HOW TO COMPLETE THIS TASK:
If a line in the listing includes the word "shifted", copy it out.

SUPPLIED INFORMATION:
▬▬▬
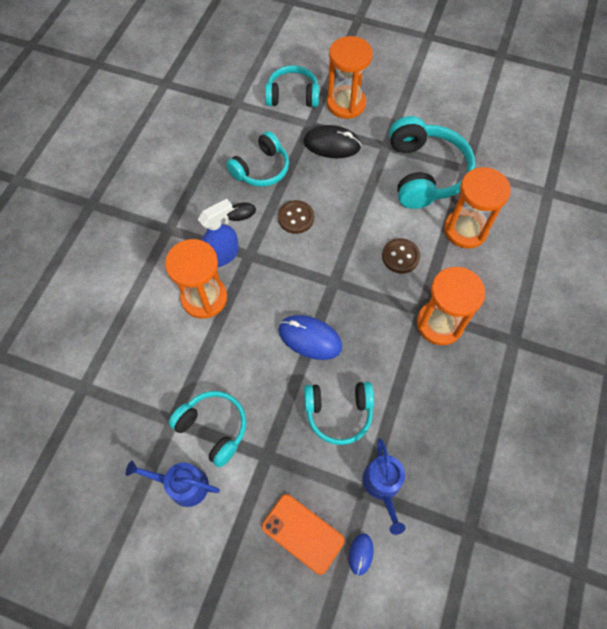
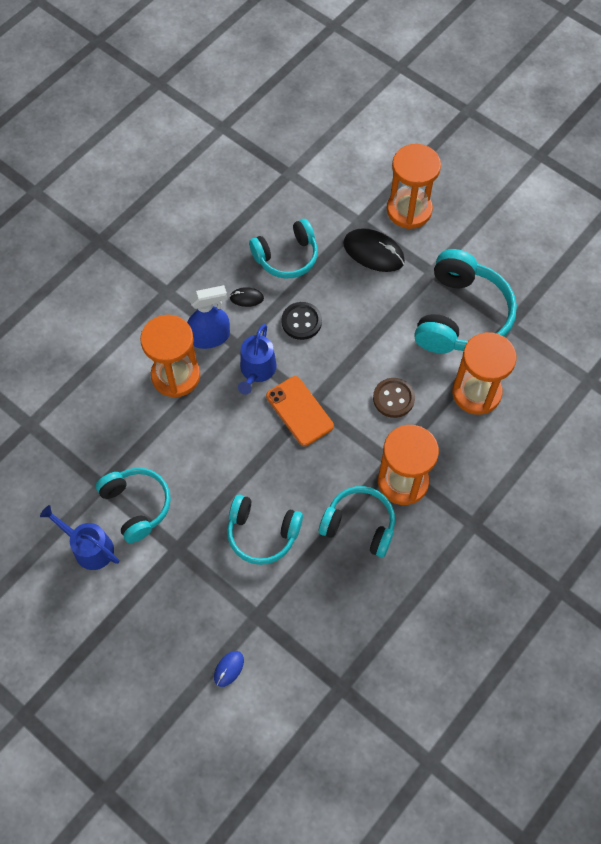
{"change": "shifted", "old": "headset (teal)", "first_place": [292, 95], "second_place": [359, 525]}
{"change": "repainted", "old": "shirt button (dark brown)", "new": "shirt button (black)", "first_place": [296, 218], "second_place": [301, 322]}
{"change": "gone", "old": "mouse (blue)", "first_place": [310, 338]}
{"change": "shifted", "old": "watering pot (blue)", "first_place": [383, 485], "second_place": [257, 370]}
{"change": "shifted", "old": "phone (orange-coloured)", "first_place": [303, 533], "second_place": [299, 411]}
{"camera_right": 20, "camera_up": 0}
▬▬▬
TASK RESPONSE:
{"change": "shifted", "old": "headset (teal)", "first_place": [292, 95], "second_place": [359, 525]}
{"change": "shifted", "old": "watering pot (blue)", "first_place": [383, 485], "second_place": [257, 370]}
{"change": "shifted", "old": "phone (orange-coloured)", "first_place": [303, 533], "second_place": [299, 411]}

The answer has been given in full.